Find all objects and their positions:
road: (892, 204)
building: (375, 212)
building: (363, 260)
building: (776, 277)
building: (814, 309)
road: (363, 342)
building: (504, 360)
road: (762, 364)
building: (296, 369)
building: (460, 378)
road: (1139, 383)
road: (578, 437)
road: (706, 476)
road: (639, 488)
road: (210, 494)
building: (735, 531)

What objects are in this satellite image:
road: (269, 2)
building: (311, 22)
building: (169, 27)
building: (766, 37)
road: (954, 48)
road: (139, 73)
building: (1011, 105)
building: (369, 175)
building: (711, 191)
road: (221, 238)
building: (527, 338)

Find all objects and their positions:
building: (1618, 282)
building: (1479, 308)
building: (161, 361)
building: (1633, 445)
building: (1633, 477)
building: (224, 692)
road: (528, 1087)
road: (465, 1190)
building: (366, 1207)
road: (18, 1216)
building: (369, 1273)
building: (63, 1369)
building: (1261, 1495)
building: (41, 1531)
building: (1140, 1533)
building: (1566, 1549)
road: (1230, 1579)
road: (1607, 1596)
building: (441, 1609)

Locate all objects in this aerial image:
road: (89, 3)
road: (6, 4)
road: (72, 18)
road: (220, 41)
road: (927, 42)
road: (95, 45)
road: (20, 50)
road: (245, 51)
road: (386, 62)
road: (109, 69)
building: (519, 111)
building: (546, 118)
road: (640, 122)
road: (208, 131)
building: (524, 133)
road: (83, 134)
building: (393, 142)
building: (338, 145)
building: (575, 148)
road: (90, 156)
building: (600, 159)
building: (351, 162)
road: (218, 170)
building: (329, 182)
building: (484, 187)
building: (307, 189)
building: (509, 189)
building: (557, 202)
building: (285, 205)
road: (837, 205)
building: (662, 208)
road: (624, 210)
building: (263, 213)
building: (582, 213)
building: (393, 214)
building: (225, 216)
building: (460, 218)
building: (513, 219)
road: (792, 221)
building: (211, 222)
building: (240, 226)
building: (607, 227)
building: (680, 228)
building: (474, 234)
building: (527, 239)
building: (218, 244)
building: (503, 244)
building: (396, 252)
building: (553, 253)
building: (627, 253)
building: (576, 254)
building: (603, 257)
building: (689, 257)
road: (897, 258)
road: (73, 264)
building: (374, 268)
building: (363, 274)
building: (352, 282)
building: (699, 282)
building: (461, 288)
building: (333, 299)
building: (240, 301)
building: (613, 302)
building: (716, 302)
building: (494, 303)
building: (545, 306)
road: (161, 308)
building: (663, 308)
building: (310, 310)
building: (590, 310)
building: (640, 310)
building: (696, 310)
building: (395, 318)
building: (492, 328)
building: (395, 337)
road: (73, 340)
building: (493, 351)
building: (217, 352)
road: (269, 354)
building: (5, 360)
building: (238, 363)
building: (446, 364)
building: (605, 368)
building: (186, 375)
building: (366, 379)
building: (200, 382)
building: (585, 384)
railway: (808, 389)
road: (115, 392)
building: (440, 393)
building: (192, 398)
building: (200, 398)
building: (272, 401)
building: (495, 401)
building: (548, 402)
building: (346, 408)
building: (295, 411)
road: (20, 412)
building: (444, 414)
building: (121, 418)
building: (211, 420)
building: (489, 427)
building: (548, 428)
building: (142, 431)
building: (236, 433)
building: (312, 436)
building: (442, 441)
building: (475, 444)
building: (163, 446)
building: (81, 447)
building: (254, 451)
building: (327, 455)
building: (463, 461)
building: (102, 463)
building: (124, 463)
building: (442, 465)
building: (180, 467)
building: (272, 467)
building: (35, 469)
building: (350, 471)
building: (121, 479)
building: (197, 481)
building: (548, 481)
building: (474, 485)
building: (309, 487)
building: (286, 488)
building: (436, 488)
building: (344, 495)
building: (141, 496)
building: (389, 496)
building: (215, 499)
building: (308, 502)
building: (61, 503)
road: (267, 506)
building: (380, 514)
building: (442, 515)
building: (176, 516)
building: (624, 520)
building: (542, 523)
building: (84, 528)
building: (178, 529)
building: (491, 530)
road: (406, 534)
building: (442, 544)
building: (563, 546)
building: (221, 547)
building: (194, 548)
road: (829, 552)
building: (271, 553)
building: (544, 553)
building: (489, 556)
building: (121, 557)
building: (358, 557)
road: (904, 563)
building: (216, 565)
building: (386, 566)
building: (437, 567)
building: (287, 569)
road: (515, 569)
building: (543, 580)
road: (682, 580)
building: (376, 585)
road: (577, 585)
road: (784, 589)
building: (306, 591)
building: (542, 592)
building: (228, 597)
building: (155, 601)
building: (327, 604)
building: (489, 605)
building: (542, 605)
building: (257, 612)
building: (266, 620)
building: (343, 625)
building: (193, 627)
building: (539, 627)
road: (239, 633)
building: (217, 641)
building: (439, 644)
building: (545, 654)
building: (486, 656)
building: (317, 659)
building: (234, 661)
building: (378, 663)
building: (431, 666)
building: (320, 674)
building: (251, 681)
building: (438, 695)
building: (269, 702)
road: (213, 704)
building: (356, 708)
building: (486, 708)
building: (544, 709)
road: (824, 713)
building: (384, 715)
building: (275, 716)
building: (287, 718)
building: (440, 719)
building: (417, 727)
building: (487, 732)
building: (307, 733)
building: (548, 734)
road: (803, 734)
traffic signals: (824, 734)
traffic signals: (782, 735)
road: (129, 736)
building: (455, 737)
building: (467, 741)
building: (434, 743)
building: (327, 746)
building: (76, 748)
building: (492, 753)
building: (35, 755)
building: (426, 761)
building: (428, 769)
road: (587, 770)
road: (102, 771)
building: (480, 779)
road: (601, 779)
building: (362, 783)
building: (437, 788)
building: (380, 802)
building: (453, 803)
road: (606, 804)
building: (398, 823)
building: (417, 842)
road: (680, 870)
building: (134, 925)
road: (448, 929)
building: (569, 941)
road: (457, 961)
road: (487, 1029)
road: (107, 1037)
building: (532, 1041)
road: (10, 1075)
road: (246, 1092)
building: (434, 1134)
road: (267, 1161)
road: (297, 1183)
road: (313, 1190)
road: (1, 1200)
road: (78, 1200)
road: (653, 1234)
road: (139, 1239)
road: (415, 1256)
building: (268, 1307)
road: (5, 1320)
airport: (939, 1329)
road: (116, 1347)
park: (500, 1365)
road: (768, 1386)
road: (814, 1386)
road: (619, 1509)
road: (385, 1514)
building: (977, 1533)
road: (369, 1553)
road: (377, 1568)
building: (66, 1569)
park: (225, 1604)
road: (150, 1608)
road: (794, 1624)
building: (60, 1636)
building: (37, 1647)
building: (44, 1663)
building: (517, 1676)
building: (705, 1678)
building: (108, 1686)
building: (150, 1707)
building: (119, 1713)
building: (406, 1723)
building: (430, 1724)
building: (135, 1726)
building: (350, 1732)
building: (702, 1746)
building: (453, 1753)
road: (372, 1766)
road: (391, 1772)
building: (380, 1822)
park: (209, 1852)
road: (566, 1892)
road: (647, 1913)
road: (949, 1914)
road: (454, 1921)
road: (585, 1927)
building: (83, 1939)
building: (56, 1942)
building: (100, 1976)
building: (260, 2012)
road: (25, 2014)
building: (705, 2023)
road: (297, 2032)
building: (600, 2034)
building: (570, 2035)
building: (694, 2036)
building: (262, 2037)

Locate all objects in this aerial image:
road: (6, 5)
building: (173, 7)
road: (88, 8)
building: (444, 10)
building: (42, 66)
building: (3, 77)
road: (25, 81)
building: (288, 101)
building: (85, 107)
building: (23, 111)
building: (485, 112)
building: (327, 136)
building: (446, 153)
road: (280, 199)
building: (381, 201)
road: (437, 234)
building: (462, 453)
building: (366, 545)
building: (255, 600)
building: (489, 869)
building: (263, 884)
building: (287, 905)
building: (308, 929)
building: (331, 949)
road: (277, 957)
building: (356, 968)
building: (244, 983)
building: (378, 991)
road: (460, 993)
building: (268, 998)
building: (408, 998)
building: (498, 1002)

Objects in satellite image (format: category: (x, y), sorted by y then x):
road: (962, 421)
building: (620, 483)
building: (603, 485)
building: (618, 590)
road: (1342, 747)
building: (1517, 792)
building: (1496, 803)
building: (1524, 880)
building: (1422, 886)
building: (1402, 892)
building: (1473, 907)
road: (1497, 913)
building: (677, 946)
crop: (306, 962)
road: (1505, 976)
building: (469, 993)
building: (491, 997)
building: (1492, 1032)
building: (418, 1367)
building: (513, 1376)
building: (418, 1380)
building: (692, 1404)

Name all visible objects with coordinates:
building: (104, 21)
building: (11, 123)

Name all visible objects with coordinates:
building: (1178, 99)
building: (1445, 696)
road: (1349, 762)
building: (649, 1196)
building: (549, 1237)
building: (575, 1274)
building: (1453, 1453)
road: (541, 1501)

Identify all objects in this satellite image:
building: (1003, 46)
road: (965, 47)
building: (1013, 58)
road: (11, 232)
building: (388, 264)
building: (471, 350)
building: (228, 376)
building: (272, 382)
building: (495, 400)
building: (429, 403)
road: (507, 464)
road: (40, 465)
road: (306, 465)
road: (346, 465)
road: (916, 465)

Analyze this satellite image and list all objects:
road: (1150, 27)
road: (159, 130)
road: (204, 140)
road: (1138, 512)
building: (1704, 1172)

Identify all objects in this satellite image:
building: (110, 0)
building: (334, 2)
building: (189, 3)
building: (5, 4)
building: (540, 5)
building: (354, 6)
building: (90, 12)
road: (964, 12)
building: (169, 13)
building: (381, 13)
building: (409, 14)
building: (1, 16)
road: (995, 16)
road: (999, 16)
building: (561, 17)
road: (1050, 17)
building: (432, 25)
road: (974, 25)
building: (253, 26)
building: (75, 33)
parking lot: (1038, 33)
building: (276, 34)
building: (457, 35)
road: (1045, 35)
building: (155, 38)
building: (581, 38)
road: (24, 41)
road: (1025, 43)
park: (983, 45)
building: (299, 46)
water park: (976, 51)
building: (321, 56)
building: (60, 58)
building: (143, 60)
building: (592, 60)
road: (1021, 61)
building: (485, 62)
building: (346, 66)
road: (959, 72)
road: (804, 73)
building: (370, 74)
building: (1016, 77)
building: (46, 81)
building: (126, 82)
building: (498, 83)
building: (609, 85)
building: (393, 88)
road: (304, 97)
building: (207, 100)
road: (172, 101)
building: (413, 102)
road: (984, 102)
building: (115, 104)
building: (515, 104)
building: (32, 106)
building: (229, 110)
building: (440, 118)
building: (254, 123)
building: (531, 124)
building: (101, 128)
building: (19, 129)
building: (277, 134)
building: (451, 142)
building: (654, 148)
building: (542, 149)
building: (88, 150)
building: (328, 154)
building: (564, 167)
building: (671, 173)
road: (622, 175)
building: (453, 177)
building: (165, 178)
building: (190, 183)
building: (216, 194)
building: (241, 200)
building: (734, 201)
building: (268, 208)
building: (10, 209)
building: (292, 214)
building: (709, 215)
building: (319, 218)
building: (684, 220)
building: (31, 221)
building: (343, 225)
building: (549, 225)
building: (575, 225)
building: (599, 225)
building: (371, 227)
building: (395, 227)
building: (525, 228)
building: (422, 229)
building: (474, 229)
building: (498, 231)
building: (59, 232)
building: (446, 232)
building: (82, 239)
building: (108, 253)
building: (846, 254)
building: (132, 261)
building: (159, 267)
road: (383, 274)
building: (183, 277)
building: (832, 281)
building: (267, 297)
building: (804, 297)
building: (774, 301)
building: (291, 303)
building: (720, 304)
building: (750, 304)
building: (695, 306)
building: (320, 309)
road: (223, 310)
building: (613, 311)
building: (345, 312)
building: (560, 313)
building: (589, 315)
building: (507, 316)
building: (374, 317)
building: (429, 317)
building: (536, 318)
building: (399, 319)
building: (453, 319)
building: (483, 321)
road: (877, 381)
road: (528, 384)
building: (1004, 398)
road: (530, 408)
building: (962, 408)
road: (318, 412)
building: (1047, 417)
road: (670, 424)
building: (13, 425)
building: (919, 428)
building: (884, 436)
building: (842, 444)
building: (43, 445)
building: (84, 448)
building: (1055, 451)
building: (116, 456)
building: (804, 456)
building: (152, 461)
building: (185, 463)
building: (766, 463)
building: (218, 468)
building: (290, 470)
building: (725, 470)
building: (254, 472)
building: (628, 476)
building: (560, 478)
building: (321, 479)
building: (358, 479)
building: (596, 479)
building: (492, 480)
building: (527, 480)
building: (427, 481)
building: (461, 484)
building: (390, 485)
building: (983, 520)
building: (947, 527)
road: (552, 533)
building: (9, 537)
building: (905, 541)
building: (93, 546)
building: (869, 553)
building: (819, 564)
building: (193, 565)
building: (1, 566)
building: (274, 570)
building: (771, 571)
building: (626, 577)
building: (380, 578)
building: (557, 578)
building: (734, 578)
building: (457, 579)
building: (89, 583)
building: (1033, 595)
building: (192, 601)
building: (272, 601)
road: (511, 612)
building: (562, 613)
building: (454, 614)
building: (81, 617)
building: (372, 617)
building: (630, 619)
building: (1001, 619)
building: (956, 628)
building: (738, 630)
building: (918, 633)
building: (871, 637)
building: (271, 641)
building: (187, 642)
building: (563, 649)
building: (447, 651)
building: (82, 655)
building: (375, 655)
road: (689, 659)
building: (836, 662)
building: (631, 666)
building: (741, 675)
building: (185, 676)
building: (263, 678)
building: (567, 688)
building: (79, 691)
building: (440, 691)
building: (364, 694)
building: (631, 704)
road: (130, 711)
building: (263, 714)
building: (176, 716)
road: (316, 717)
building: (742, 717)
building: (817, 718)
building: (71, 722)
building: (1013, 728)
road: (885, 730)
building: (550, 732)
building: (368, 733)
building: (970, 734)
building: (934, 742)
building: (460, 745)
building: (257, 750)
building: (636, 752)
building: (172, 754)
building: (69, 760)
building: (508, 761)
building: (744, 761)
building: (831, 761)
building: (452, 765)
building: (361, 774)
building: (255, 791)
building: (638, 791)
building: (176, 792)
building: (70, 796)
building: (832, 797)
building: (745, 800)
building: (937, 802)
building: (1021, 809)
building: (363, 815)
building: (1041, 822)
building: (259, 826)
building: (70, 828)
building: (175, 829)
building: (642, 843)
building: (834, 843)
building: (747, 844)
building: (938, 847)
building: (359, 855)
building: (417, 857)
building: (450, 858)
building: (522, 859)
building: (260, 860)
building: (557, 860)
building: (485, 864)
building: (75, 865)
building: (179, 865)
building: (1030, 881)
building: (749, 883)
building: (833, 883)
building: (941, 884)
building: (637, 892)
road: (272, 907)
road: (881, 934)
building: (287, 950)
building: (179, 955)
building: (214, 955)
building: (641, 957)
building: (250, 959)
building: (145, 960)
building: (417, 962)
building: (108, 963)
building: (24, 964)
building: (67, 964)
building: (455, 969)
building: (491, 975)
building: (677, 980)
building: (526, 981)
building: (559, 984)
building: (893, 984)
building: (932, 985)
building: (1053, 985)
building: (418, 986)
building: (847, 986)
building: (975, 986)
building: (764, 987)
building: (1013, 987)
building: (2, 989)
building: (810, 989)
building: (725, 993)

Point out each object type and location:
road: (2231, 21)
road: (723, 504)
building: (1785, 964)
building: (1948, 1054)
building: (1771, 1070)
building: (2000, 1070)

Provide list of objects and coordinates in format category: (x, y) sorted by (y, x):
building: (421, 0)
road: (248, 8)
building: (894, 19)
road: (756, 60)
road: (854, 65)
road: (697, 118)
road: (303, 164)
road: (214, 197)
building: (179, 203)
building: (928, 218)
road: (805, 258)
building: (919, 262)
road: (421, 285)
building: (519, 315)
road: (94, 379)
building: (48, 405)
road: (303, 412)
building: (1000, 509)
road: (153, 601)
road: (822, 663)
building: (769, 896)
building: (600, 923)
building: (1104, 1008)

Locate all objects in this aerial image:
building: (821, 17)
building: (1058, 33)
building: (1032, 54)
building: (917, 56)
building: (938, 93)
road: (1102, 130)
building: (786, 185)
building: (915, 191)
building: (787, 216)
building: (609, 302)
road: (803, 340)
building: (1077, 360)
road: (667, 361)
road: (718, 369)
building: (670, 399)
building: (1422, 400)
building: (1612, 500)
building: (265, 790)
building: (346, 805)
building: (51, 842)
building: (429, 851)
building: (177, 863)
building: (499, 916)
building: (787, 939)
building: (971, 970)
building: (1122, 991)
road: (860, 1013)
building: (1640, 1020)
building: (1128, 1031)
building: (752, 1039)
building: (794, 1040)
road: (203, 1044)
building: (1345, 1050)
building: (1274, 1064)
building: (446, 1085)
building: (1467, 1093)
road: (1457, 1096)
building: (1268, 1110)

**Activity**
Across the lines of the material above, tally those holding the word "sorted" and state the number by itself.

**Exercise response**
2